Using the line with "none -> white plate C1 level 3" as your starting point, transcribe it and each line beneath it word for word until the records run out, without pictures.

(Object change listings)

•••

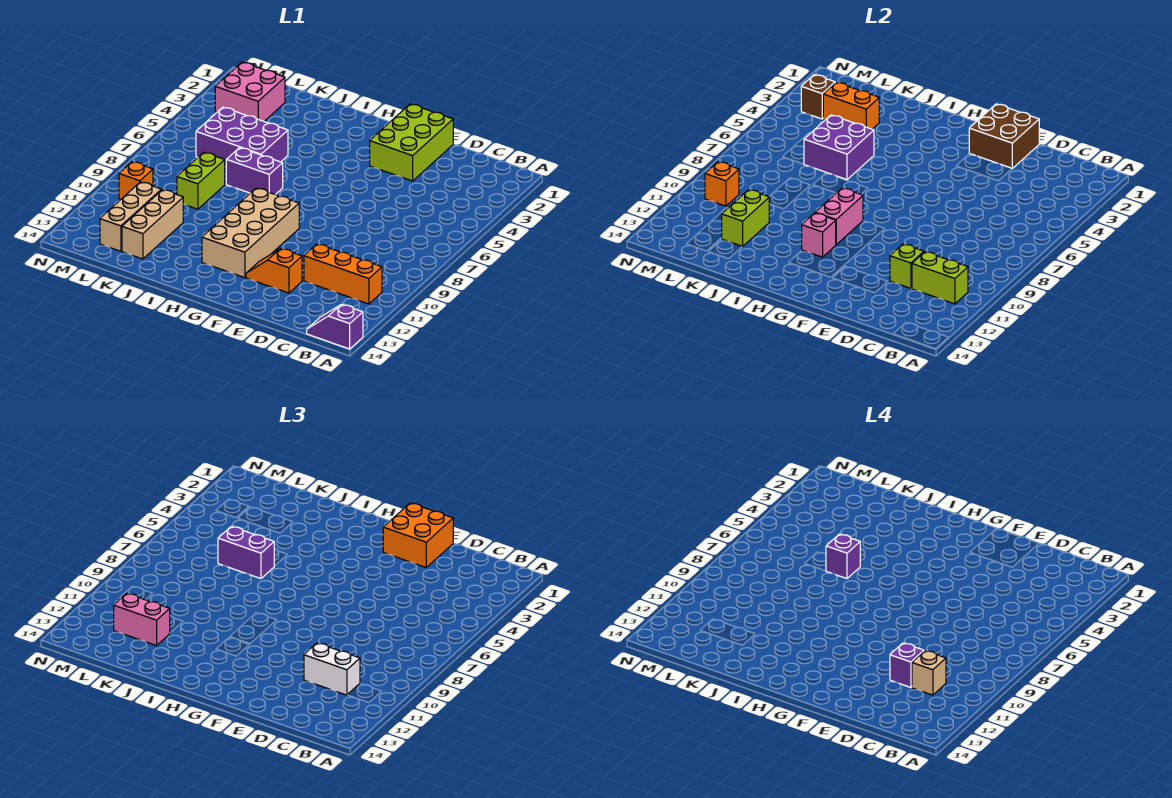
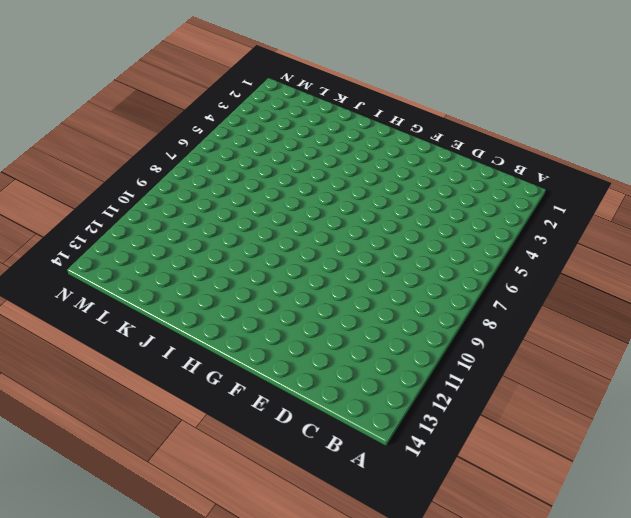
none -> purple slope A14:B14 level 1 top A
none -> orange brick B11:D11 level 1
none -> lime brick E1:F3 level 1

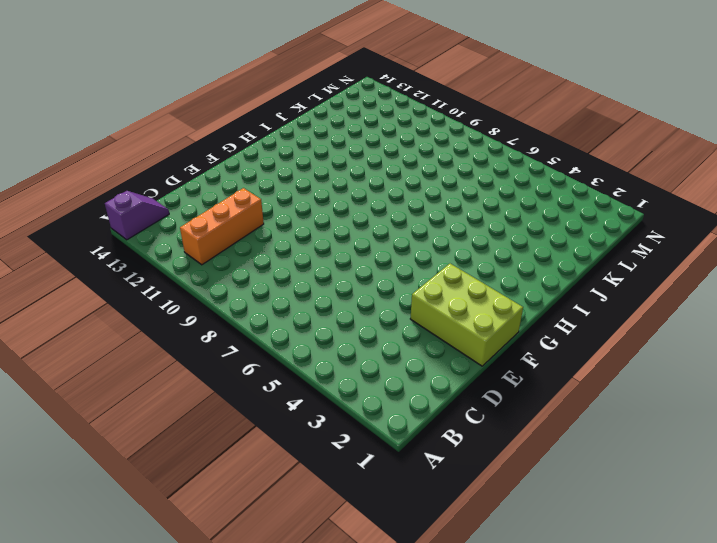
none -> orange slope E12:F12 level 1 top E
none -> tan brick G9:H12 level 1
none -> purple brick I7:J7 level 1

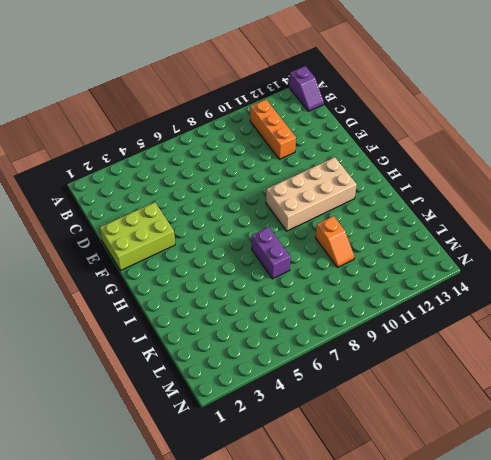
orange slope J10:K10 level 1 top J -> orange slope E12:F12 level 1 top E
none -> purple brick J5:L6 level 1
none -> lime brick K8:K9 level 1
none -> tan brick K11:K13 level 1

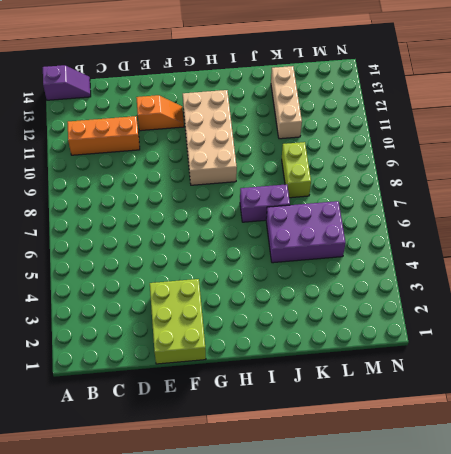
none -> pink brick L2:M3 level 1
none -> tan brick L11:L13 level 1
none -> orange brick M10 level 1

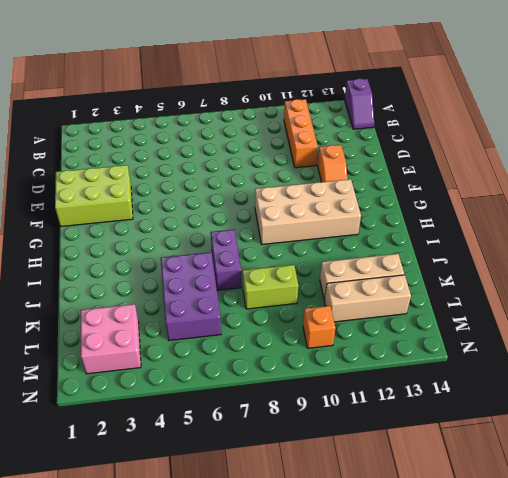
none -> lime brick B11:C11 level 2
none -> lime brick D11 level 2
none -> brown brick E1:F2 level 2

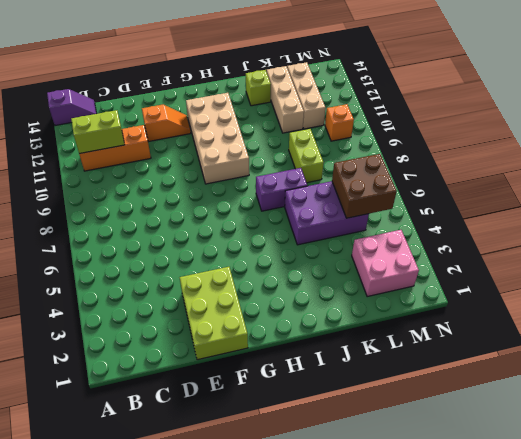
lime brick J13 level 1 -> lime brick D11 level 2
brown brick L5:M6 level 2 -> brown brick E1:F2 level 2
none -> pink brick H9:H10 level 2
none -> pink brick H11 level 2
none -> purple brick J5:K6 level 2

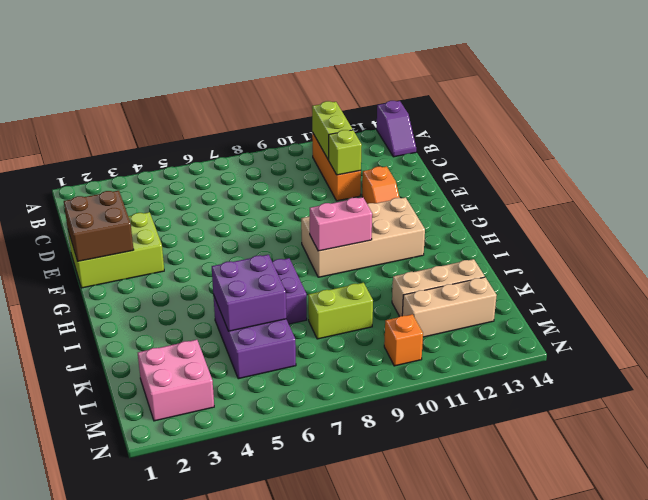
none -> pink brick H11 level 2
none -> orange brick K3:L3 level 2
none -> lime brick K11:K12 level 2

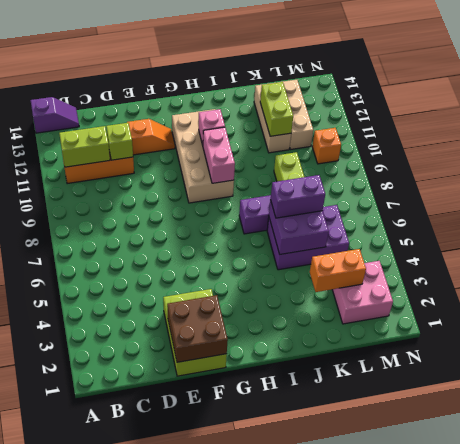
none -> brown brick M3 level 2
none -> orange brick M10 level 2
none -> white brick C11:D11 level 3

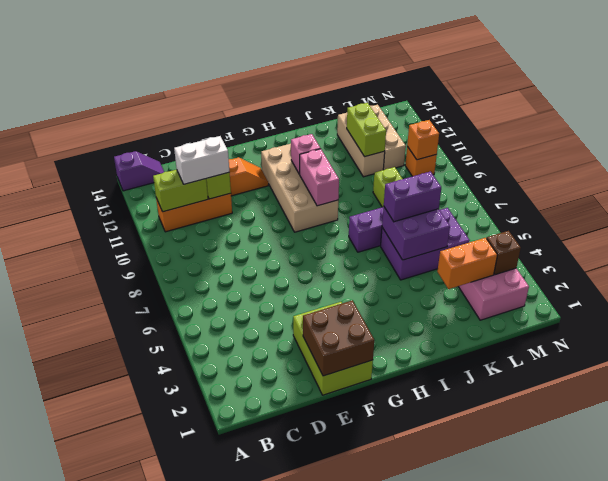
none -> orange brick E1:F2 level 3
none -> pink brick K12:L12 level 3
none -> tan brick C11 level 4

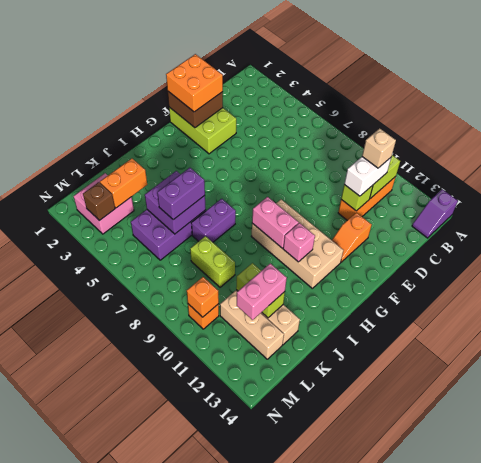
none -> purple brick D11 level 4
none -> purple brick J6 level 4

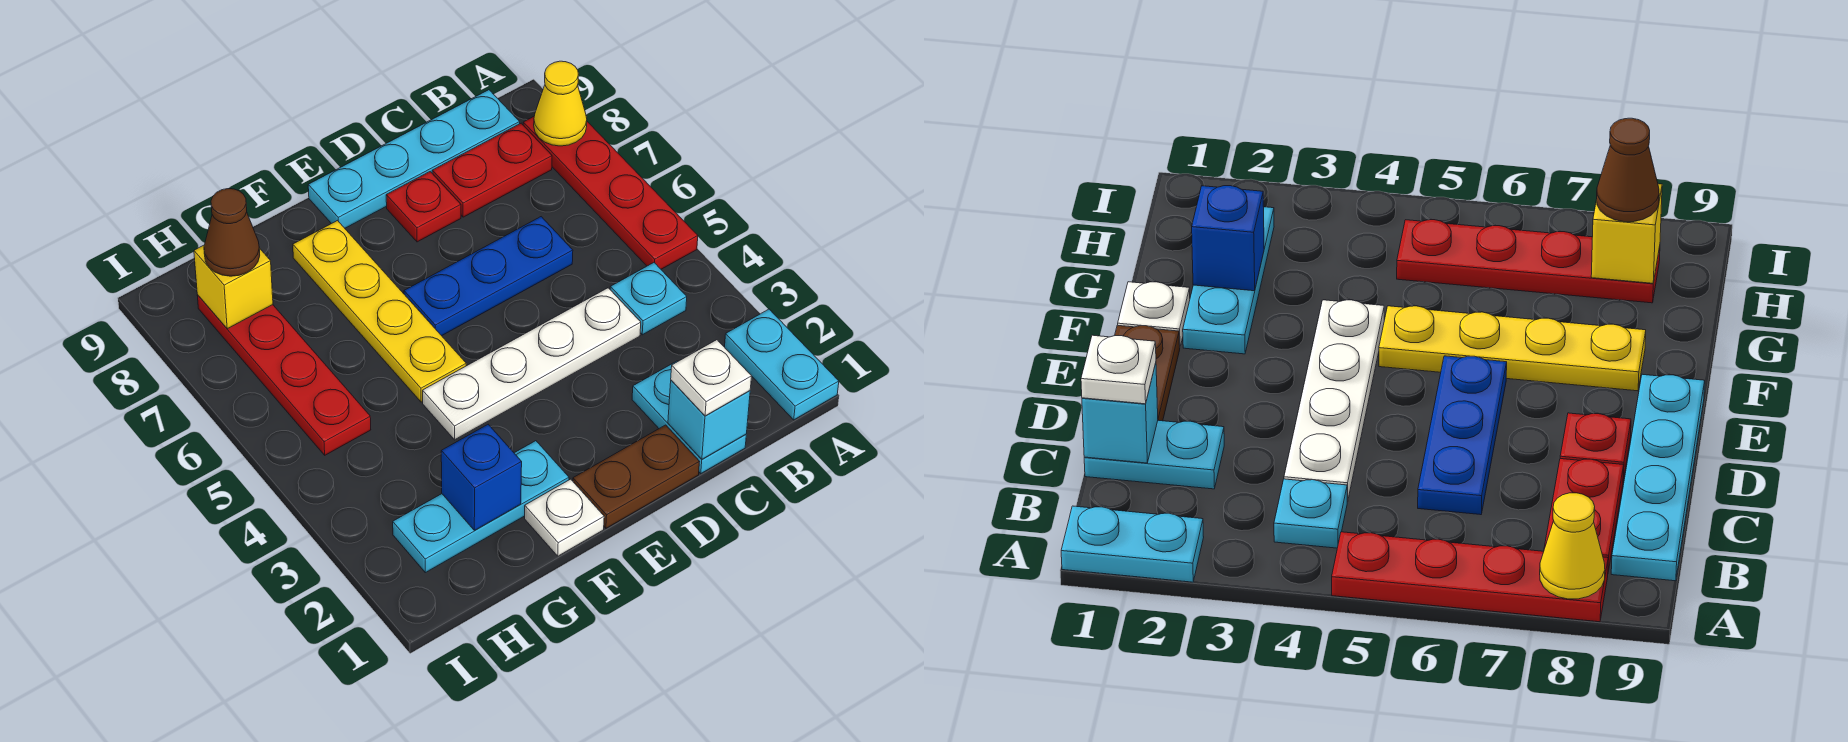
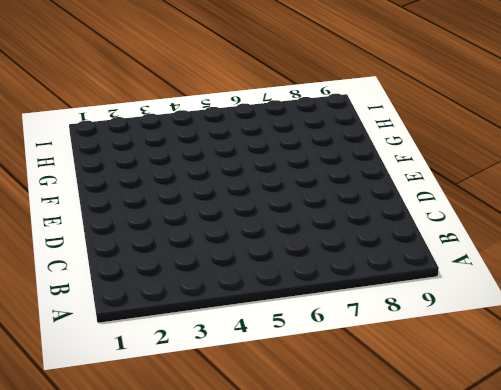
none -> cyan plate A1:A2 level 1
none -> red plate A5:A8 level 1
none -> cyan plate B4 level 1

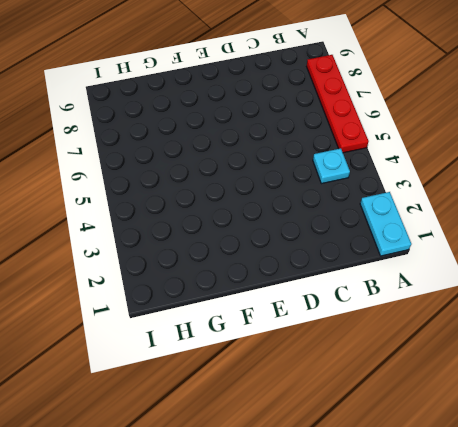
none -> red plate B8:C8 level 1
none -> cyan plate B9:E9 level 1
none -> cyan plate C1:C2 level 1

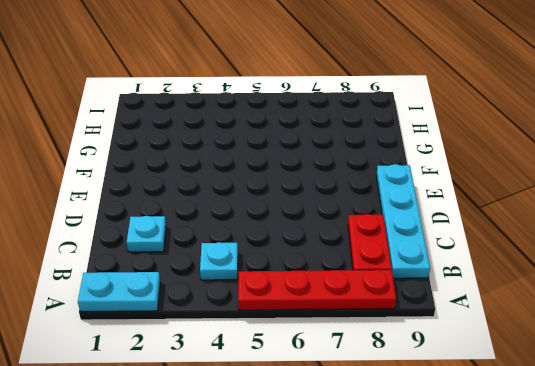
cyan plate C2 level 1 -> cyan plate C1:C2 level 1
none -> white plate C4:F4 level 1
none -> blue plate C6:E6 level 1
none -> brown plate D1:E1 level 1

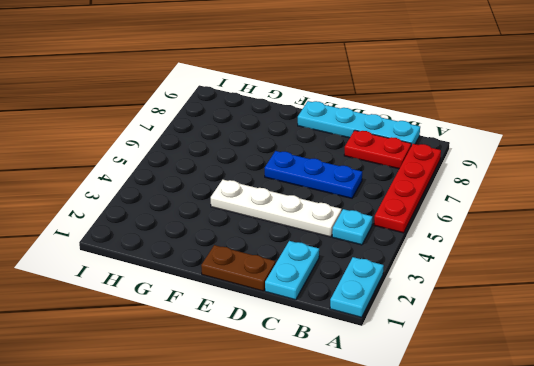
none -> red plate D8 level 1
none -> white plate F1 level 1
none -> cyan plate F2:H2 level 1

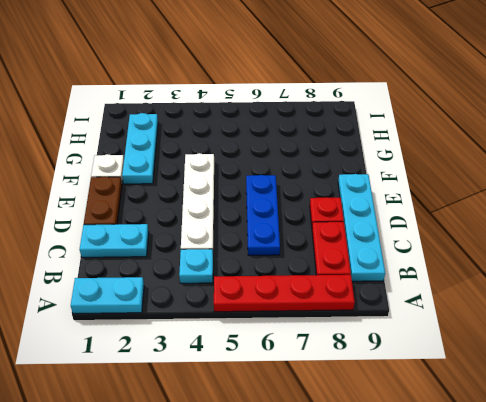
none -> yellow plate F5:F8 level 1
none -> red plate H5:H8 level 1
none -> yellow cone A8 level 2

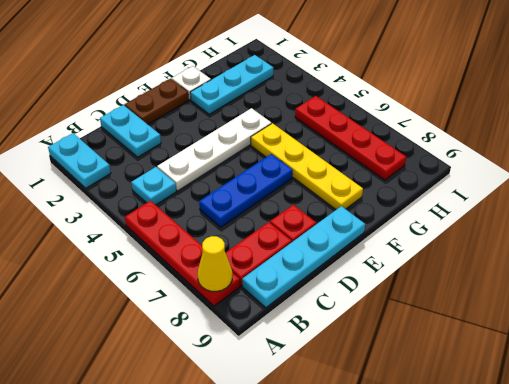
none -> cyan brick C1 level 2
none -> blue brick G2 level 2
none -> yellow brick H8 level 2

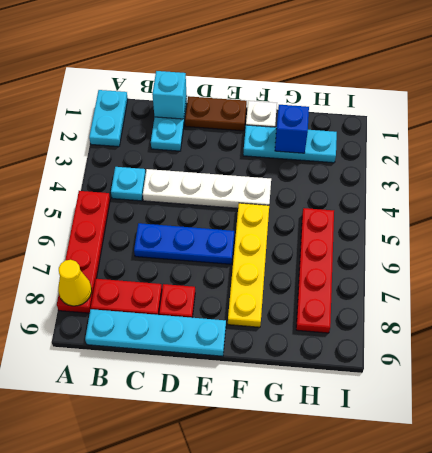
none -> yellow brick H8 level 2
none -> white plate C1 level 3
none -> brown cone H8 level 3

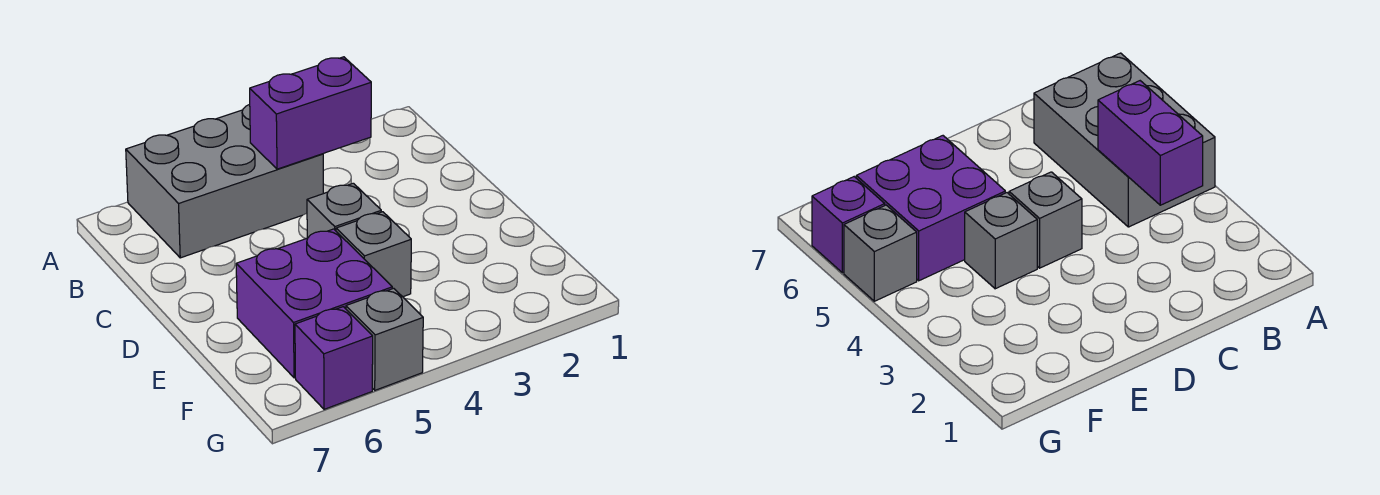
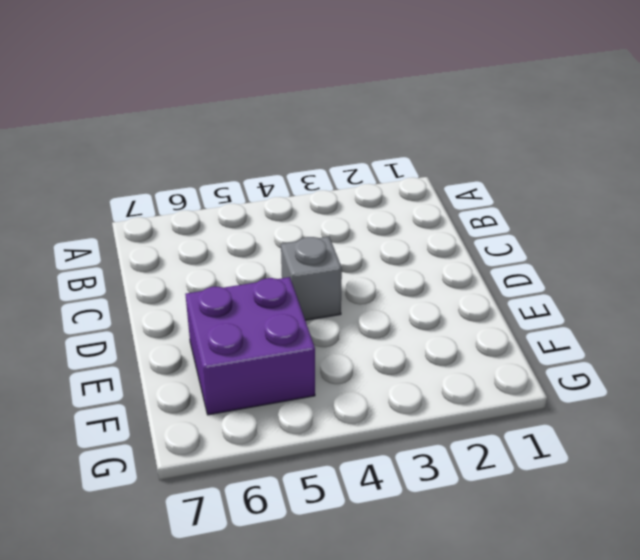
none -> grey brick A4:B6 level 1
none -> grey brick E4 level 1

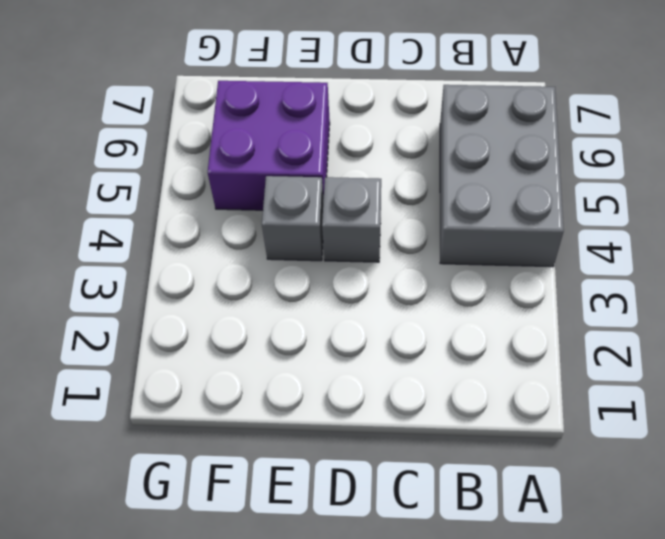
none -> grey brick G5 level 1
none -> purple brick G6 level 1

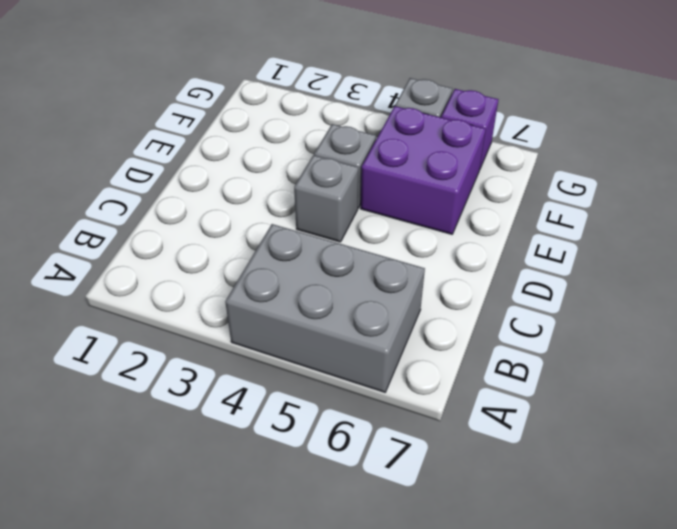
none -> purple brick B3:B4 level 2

•••

RESPONSE TO THIS TASK >>
none -> white plate C1 level 3
none -> brown cone H8 level 3

none -> grey brick A4:B6 level 1
none -> grey brick E4 level 1

none -> grey brick G5 level 1
none -> purple brick G6 level 1

none -> purple brick B3:B4 level 2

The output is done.